YOUR ASSIGNMENT:
From the records below, copy the lines that include "bucket".

Items listed in a dataset
=== Section Start ===

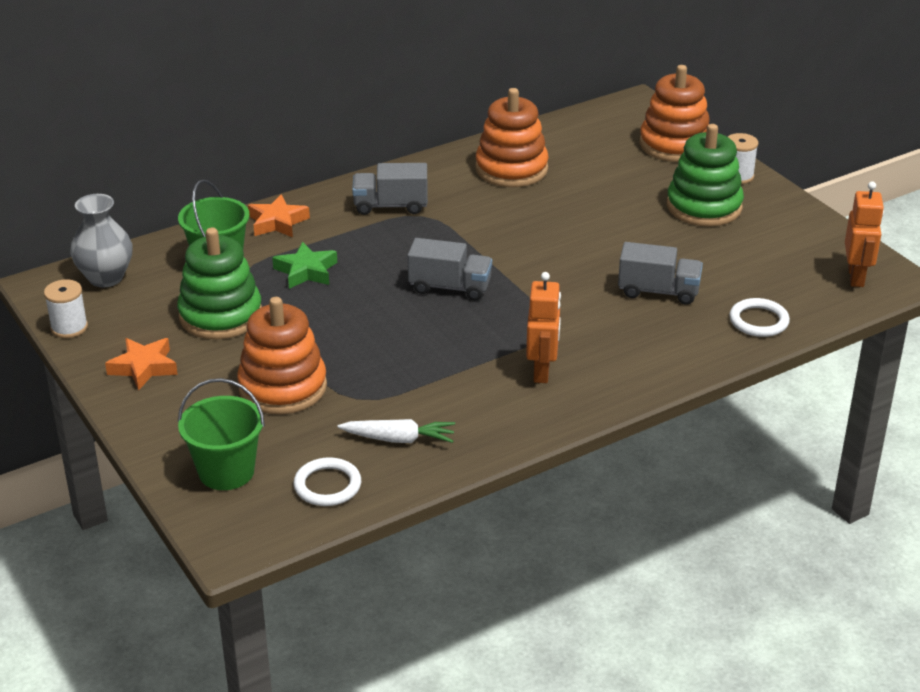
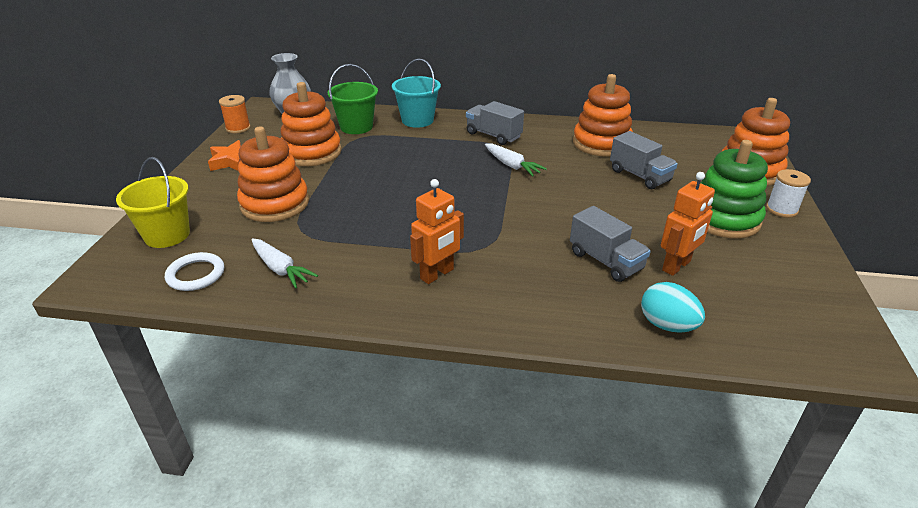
camera: 40 degrees right, 0 degrees up
white spool [44,280,88,338] -> orange spool [219,95,251,134]
green stacking toy [177,228,262,339] -> orange stacking toy [280,82,342,166]
green bucket [178,378,265,490] -> yellow bucket [116,157,190,248]
orange star [248,194,310,237] -> turquoise bucket [392,58,441,128]
green star [272,242,337,289] -> none
grey truck [408,238,492,300] -> grey truck moved to [610,131,678,189]
white ring [729,298,790,337] -> turquoise egg [641,282,705,333]
orange robot [845,182,884,287] -> orange robot moved to [661,172,715,276]
none -> white carrot [485,143,547,176]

=== Section End ===

WORKED SOLUTION:
green bucket [178,378,265,490] -> yellow bucket [116,157,190,248]
orange star [248,194,310,237] -> turquoise bucket [392,58,441,128]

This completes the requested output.